# Exercise instructions:
Every record should be written out exactly, with the pictures left out.

Dataset excerpts:
-*-
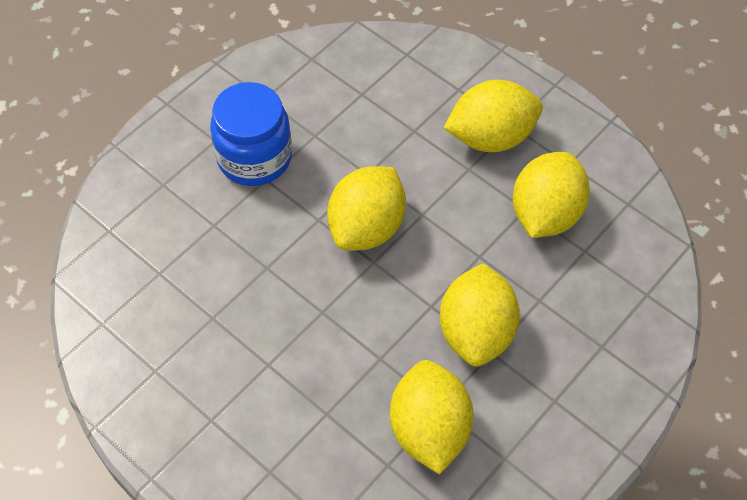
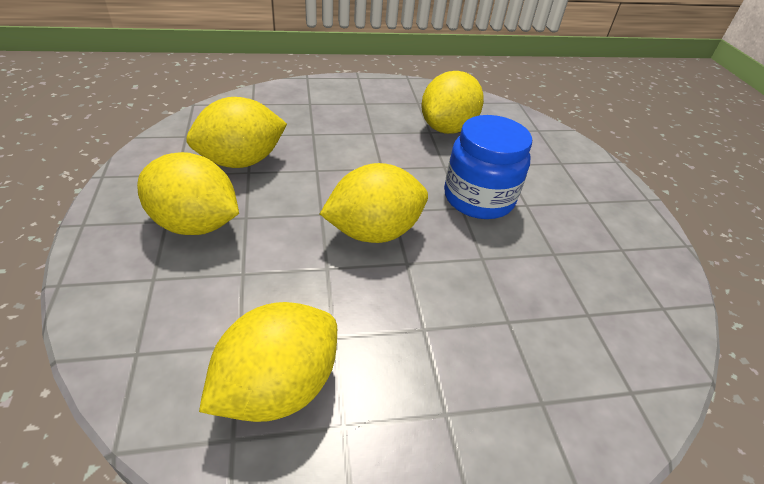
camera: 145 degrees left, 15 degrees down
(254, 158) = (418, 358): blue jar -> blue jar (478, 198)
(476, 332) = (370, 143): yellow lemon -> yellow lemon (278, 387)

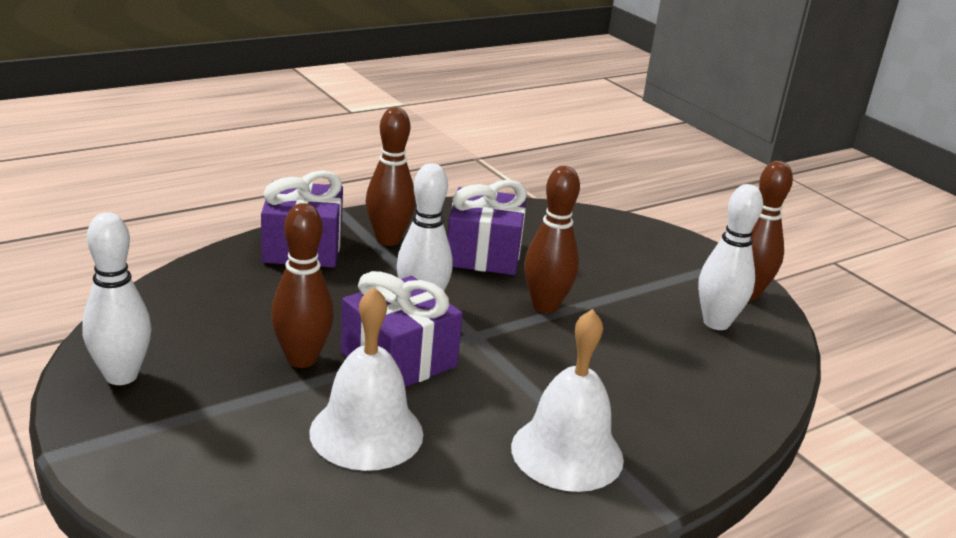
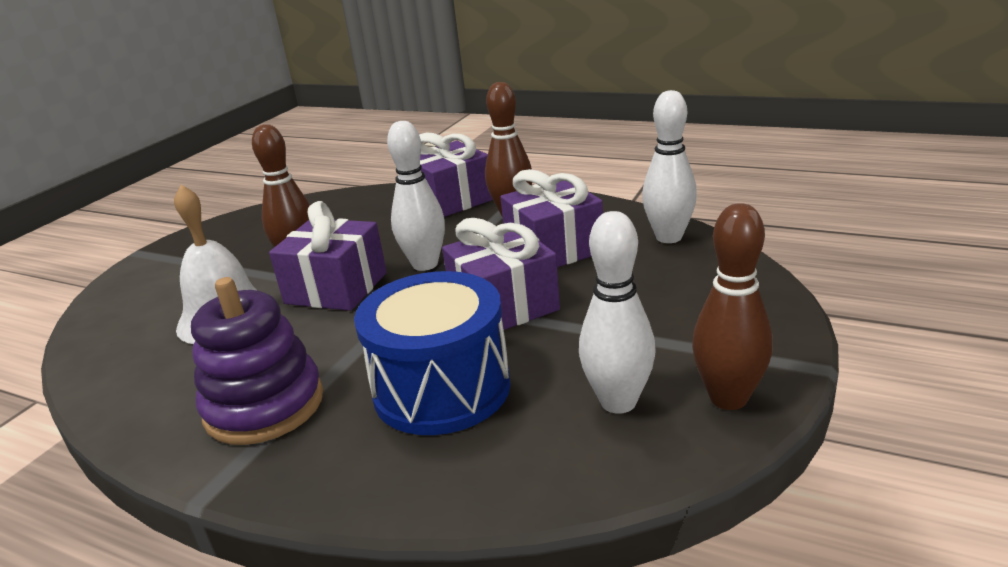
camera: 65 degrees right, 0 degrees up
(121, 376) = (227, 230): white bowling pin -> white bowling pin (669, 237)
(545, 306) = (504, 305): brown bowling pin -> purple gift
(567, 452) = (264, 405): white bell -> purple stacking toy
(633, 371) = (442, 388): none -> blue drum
-*-
# Output of the task:
camera: 145 degrees left, 15 degrees down
(254, 158) = (418, 358): blue jar -> blue jar (478, 198)
(476, 332) = (370, 143): yellow lemon -> yellow lemon (278, 387)

camera: 65 degrees right, 0 degrees up
(121, 376) = (227, 230): white bowling pin -> white bowling pin (669, 237)
(545, 306) = (504, 305): brown bowling pin -> purple gift
(567, 452) = (264, 405): white bell -> purple stacking toy
(633, 371) = (442, 388): none -> blue drum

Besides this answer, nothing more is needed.